EXERCISE BRIEF: Go through the entries and count the lines with the string "left" in them. Give only that number.

RECORDS TO PROCESS:
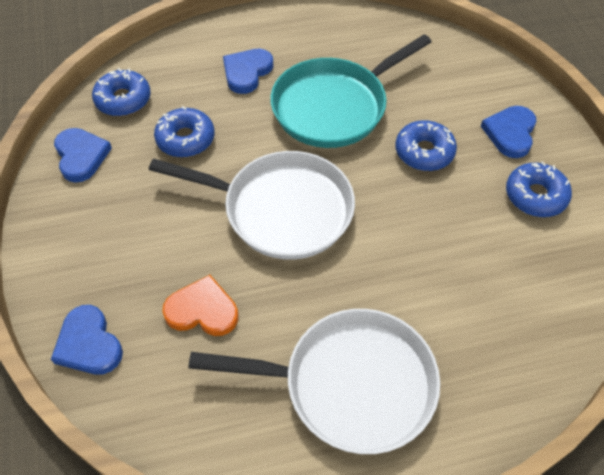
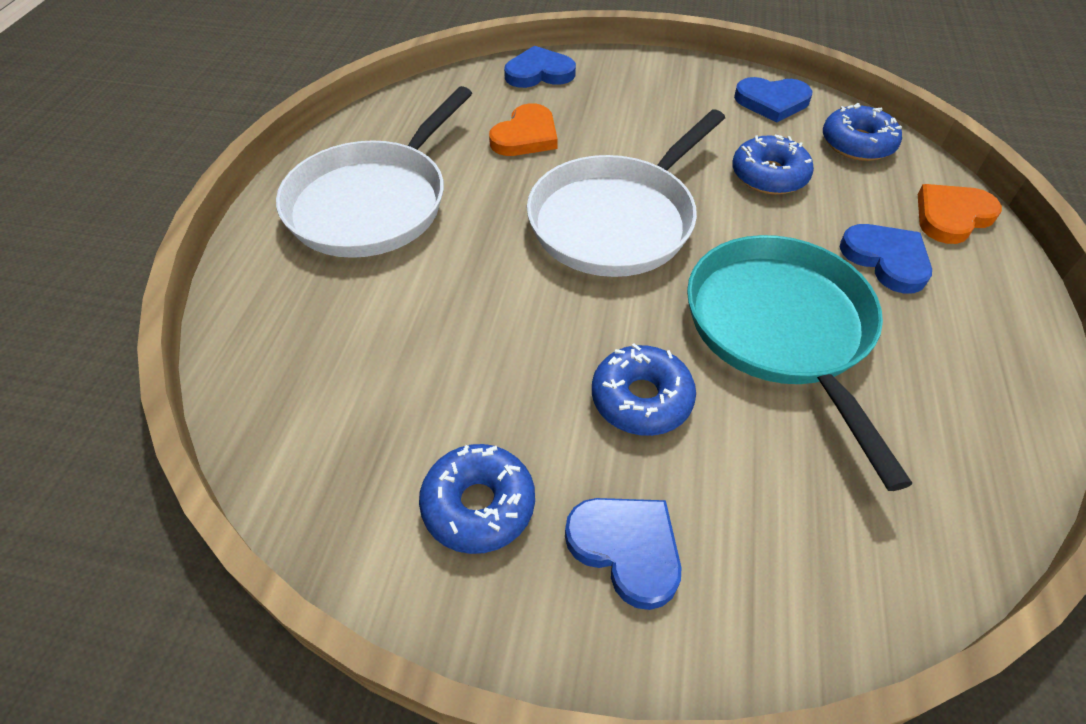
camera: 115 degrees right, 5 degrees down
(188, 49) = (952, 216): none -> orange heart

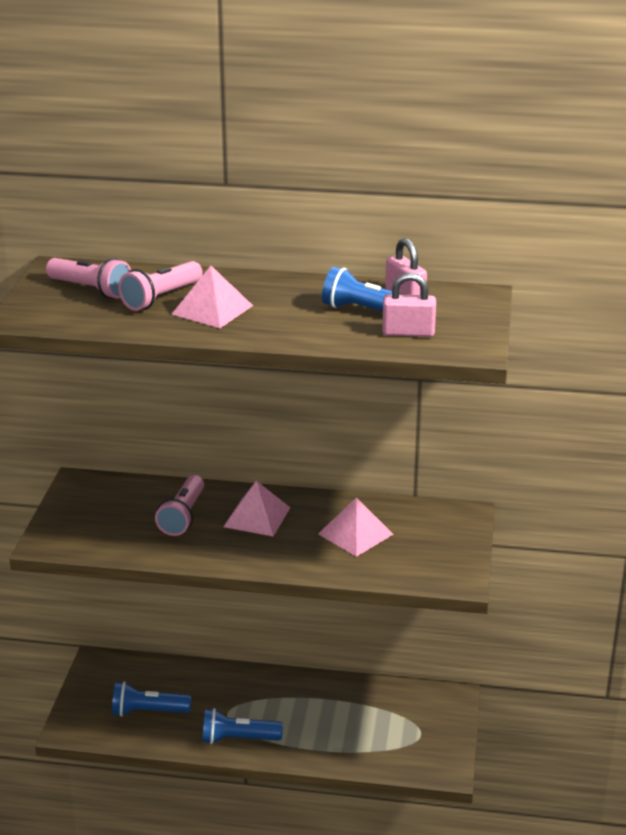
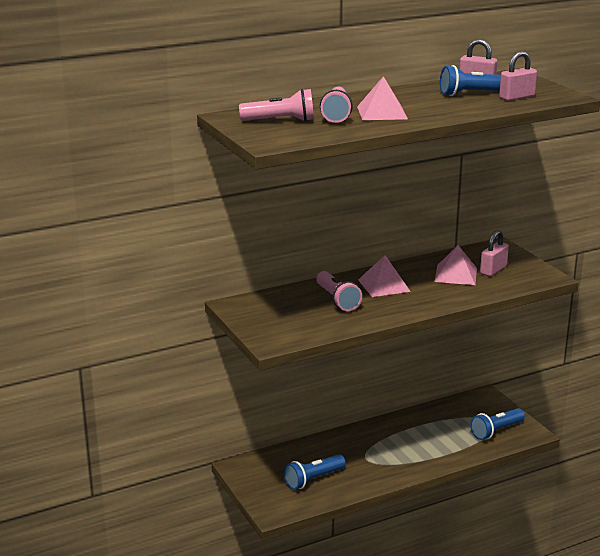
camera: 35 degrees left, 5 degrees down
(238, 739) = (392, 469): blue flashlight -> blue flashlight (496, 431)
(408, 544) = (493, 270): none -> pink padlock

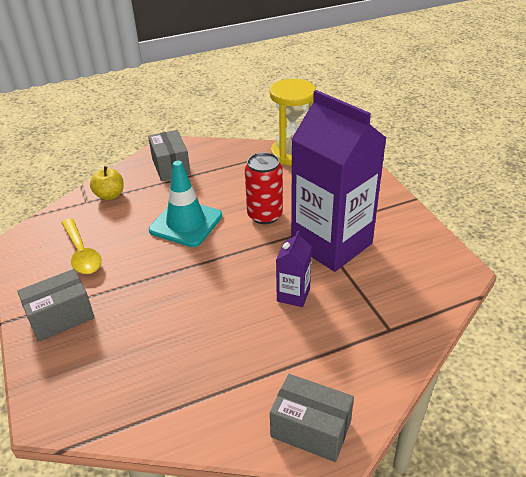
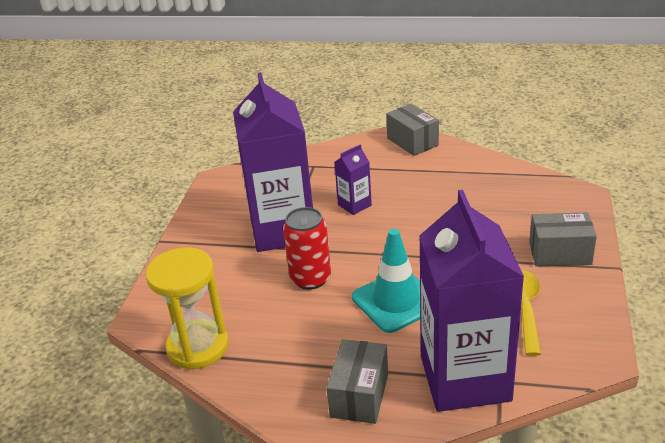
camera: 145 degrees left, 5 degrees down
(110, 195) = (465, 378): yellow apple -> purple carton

TASK OUTPUT: 2